• 书面任务
把从含有“pink semicircle: moved 3 px left”的那一行一直到含有“pink semicircle: moved 1 px left, 3 px down”的那一行（首尾两行都包括在内）整理成Markdown表格，两列分别命名为“序号”和“行”，空行不列入。表示图片的行不要放进表格。
:: 记录 ::
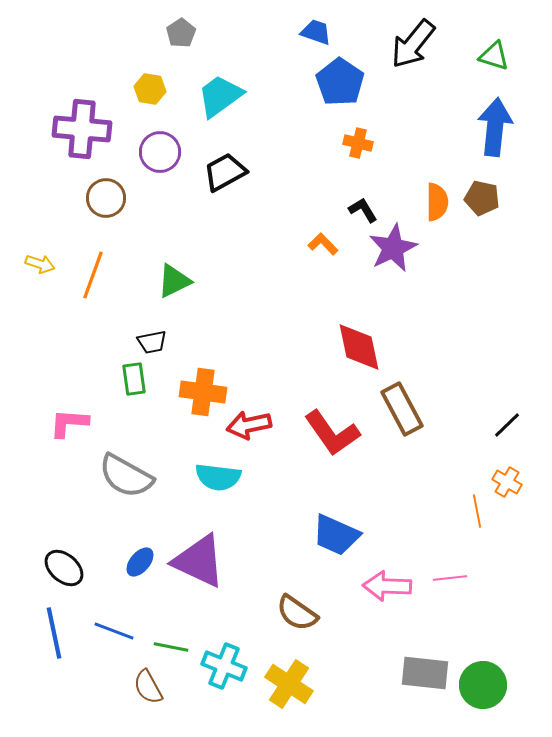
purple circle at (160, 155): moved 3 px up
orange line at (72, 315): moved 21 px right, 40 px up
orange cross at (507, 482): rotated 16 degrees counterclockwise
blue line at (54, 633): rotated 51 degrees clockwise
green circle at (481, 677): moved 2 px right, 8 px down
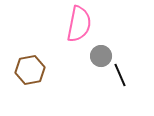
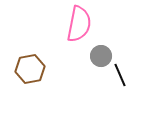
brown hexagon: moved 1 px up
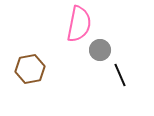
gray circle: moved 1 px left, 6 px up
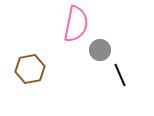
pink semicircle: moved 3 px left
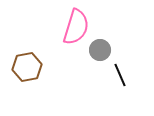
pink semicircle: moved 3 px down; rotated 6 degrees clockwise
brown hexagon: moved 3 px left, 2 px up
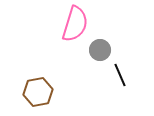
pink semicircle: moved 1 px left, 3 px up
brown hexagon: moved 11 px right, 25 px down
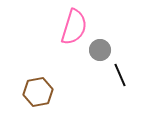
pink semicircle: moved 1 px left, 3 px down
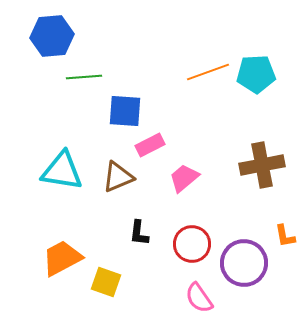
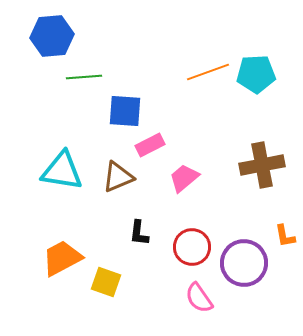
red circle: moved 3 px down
:::
:: 记录 ::
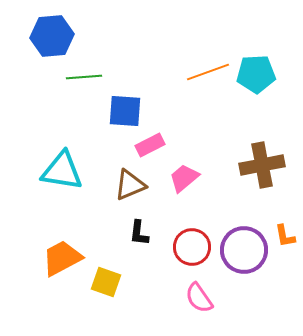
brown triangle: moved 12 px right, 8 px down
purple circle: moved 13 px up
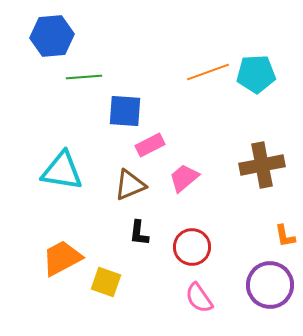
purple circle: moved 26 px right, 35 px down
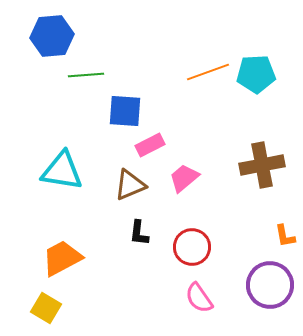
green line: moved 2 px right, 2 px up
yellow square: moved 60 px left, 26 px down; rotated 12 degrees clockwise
:::
• 本题答案
| 序号 | 行 |
|---|---|
| 1 | pink semicircle: moved 3 px left |
| 2 | pink semicircle: moved 3 px down; rotated 6 degrees clockwise |
| 3 | brown hexagon: moved 3 px left, 2 px up |
| 4 | pink semicircle: moved 1 px left, 3 px up |
| 5 | brown hexagon: moved 11 px right, 25 px down |
| 6 | pink semicircle: moved 1 px left, 3 px down |